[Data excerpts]
= = = = =
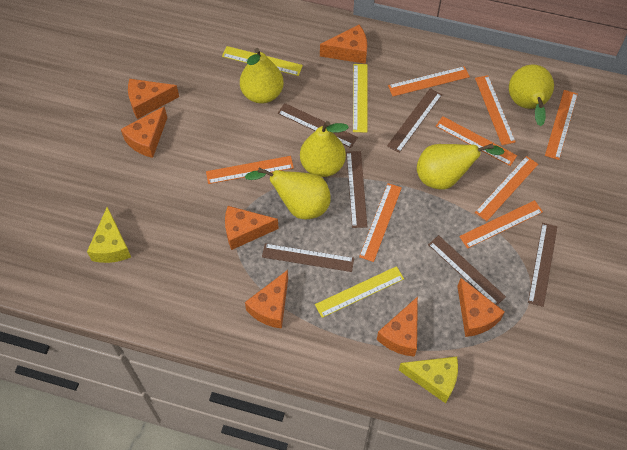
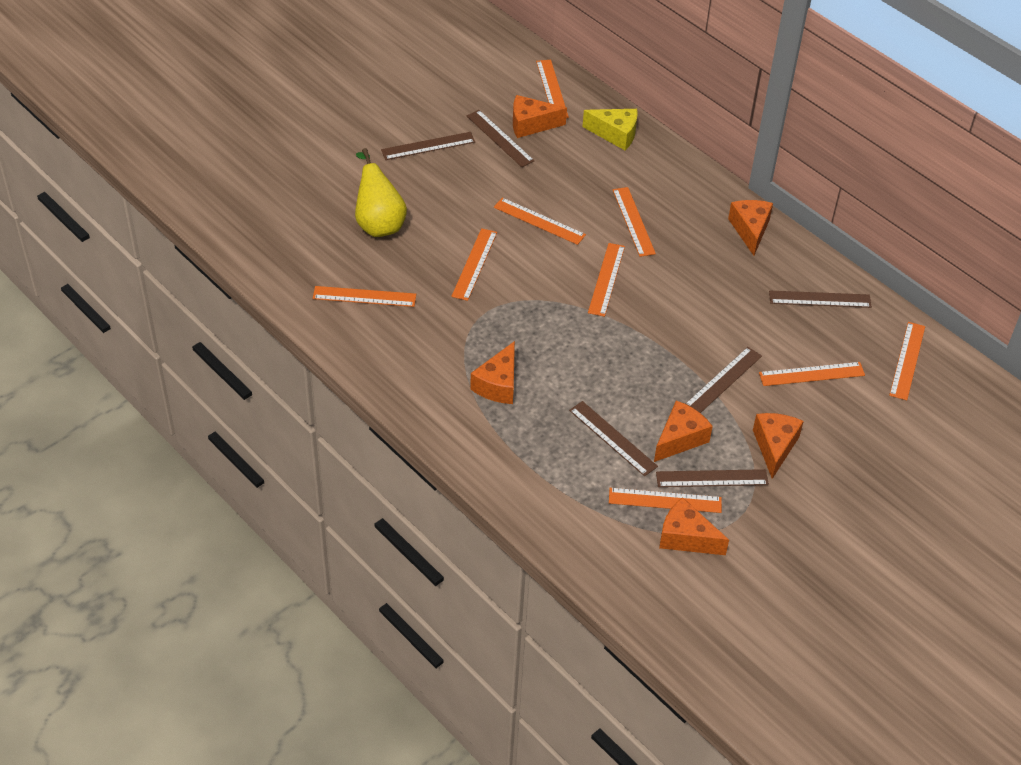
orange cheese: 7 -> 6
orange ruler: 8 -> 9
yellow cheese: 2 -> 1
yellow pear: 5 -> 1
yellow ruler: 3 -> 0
= = = = =
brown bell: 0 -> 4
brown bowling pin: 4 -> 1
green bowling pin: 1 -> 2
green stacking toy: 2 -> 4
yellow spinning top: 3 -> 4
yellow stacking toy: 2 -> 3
= = = = =
If a line in the records contains the word "yellow", copy it out.

yellow cheese: 2 -> 1
yellow pear: 5 -> 1
yellow ruler: 3 -> 0
yellow spinning top: 3 -> 4
yellow stacking toy: 2 -> 3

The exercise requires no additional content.